(Dataset records begins)

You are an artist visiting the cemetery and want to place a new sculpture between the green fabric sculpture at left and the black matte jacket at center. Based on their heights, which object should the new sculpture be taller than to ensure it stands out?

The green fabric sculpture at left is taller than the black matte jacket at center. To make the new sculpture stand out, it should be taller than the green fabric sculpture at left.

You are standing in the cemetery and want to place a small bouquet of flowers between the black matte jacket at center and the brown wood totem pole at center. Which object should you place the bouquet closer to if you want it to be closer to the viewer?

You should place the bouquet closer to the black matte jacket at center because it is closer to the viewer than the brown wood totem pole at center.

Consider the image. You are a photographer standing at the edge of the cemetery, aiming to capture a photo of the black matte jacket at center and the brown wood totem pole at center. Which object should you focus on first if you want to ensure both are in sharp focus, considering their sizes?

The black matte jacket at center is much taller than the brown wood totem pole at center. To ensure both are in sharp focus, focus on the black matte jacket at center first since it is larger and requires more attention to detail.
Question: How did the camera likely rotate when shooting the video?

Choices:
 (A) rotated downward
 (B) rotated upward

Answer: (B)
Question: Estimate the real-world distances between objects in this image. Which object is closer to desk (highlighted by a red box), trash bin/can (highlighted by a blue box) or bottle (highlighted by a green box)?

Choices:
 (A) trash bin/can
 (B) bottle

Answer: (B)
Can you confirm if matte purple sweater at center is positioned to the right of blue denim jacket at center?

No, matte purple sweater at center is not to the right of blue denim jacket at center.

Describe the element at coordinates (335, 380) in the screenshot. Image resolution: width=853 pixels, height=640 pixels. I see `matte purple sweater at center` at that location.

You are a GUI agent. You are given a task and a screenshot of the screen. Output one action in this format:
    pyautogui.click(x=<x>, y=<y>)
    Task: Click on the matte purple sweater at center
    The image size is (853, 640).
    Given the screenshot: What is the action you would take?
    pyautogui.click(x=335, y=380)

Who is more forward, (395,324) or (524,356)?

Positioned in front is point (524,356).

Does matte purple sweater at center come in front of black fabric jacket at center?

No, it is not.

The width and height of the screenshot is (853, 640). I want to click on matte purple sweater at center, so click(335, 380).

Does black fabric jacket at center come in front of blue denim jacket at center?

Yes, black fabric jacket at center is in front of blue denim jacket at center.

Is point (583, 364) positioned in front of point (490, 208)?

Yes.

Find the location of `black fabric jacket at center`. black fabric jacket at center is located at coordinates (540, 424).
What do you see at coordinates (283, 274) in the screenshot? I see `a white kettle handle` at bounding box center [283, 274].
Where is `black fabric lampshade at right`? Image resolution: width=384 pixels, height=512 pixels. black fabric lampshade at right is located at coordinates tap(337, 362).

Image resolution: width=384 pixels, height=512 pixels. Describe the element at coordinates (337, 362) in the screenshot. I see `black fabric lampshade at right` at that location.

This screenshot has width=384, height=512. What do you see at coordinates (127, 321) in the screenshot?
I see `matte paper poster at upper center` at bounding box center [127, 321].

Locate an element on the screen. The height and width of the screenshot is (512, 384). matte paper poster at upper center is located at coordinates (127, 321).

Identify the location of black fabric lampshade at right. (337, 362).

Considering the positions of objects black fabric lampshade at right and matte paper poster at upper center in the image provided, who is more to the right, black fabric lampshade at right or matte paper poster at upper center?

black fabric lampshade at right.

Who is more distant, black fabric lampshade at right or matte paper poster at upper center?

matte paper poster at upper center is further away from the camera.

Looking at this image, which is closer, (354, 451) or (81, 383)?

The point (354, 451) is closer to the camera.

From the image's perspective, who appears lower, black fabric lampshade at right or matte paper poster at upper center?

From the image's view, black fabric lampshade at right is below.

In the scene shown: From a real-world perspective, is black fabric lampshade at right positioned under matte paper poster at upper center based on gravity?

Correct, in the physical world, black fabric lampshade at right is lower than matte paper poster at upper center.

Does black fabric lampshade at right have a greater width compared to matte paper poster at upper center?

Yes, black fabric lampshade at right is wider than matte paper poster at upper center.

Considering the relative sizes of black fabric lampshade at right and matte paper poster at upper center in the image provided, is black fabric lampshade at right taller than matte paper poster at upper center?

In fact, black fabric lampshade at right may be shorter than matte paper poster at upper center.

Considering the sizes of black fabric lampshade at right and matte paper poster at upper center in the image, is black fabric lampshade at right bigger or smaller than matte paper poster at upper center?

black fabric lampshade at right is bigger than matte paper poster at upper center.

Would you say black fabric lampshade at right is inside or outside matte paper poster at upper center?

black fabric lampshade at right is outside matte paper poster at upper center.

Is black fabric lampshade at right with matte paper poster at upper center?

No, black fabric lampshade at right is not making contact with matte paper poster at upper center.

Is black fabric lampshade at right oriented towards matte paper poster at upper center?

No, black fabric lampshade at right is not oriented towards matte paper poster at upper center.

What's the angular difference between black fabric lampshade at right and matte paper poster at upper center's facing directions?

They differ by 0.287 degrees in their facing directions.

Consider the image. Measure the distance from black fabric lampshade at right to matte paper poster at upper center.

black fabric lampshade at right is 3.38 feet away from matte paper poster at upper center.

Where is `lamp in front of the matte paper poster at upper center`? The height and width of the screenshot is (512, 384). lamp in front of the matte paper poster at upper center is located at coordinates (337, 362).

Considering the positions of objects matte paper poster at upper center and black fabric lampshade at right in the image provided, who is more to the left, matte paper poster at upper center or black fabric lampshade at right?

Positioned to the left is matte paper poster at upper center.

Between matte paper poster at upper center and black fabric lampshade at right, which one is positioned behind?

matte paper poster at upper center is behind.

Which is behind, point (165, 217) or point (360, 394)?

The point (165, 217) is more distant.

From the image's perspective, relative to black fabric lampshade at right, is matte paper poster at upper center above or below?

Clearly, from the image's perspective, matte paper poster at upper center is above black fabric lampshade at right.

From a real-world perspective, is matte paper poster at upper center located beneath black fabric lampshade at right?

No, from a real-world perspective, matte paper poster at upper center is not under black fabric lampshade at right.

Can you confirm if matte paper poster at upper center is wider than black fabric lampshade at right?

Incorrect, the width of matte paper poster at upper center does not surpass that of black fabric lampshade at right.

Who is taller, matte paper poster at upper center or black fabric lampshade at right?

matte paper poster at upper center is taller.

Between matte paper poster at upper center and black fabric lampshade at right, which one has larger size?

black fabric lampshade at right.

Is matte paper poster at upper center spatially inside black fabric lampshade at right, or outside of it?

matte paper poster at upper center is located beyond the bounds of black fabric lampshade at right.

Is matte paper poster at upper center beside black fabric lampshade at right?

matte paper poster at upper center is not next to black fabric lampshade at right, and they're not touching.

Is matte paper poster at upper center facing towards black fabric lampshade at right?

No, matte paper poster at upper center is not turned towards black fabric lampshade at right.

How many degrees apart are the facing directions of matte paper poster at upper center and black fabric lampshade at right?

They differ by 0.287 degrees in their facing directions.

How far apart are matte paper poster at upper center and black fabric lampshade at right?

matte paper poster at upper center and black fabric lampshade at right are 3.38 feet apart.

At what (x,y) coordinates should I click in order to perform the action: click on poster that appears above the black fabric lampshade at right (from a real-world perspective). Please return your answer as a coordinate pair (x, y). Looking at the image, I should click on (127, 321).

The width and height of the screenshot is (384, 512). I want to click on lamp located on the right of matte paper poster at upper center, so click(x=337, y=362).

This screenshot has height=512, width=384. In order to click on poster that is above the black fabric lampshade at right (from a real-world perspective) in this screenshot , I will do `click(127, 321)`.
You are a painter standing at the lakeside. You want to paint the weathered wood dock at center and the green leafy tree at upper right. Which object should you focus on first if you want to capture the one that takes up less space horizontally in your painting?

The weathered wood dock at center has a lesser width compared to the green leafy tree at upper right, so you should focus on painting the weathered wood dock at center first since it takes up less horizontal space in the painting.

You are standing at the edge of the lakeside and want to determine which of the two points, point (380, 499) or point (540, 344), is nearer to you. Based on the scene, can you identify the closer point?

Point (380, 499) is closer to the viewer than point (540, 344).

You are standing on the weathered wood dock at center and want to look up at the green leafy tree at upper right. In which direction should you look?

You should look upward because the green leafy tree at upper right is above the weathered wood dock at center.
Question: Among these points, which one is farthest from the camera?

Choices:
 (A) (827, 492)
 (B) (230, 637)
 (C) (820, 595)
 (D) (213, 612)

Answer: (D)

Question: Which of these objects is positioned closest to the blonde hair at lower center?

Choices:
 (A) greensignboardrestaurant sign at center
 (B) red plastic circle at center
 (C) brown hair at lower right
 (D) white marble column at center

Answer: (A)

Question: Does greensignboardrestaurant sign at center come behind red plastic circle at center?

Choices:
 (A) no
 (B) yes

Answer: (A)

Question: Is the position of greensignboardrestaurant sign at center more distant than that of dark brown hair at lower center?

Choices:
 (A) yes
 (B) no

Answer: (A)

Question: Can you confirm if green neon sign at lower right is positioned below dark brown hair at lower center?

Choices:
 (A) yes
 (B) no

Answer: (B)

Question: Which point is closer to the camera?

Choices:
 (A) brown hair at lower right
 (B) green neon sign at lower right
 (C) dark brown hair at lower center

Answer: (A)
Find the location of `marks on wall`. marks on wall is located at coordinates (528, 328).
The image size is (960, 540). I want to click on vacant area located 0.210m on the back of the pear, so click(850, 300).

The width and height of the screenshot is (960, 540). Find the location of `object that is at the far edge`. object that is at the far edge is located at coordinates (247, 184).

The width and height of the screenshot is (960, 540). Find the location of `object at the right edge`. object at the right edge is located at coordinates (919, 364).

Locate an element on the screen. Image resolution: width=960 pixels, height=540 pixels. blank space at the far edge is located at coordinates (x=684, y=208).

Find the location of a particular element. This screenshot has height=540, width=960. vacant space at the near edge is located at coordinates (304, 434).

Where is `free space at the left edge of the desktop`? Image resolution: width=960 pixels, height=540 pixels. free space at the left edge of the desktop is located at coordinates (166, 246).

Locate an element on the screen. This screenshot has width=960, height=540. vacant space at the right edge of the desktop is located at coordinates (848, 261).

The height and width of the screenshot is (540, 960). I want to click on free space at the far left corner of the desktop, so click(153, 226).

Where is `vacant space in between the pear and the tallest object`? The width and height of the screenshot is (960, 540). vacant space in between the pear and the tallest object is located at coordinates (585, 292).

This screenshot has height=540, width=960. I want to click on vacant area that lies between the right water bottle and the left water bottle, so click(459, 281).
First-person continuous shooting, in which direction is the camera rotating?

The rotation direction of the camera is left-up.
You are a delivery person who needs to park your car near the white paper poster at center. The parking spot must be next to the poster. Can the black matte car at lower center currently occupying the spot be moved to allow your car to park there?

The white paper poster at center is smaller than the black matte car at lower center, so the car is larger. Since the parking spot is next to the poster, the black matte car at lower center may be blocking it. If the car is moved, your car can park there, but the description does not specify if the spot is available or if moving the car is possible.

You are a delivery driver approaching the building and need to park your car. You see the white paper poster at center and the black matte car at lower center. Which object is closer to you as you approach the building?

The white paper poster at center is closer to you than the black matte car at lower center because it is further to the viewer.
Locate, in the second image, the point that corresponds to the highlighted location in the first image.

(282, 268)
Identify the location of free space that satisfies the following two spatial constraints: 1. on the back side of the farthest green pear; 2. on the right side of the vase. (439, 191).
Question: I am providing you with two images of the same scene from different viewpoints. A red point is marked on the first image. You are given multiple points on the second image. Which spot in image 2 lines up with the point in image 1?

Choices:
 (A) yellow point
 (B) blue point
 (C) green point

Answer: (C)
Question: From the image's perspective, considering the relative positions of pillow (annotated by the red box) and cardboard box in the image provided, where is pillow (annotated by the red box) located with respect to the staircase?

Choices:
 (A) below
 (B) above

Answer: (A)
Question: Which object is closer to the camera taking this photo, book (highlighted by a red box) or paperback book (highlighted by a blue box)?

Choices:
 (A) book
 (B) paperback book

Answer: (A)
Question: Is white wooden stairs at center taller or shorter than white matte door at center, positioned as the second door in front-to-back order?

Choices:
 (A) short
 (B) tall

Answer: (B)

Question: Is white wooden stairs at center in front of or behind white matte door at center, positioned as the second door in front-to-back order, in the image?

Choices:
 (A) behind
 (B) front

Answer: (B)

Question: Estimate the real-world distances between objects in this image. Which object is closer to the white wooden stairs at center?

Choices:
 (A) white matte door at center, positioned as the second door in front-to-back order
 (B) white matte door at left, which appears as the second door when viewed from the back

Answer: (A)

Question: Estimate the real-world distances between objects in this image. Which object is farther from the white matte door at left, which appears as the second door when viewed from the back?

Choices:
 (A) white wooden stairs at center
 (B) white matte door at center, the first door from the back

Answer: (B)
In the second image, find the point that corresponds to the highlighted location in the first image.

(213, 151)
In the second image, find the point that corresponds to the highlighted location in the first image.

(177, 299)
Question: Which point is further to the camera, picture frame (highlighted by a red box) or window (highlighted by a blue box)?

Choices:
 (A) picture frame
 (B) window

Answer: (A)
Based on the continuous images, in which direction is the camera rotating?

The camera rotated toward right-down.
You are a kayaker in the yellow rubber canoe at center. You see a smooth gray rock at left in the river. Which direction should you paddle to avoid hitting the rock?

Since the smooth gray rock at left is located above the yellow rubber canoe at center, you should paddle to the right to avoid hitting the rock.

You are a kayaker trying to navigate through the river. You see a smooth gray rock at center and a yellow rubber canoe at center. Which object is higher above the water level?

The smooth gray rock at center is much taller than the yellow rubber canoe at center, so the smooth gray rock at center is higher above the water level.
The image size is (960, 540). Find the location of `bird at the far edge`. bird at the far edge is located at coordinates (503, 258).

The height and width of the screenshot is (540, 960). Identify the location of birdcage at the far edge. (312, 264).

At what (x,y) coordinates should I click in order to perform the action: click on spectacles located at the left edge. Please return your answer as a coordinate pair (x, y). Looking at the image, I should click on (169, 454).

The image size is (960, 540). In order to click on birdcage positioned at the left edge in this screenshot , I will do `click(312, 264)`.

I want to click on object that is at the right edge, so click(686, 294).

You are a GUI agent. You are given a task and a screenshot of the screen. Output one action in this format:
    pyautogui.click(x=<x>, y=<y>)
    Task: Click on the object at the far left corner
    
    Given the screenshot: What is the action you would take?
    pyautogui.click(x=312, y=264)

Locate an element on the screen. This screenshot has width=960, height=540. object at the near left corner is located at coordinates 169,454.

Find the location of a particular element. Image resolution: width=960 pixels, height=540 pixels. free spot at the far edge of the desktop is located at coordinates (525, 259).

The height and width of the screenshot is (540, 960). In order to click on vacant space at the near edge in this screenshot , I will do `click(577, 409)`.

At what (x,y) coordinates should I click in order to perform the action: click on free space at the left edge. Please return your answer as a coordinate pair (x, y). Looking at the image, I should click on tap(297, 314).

(Dataset records ends)

## Exercise instructions
Copy out the records above word for word, from the line containing "The weathered wood dock at center has" through the line containing "Answer: (D)".

## Exercise response
The weathered wood dock at center has a lesser width compared to the green leafy tree at upper right, so you should focus on painting the weathered wood dock at center first since it takes up less horizontal space in the painting.

You are standing at the edge of the lakeside and want to determine which of the two points, point (380, 499) or point (540, 344), is nearer to you. Based on the scene, can you identify the closer point?

Point (380, 499) is closer to the viewer than point (540, 344).

You are standing on the weathered wood dock at center and want to look up at the green leafy tree at upper right. In which direction should you look?

You should look upward because the green leafy tree at upper right is above the weathered wood dock at center.
Question: Among these points, which one is farthest from the camera?

Choices:
 (A) (827, 492)
 (B) (230, 637)
 (C) (820, 595)
 (D) (213, 612)

Answer: (D)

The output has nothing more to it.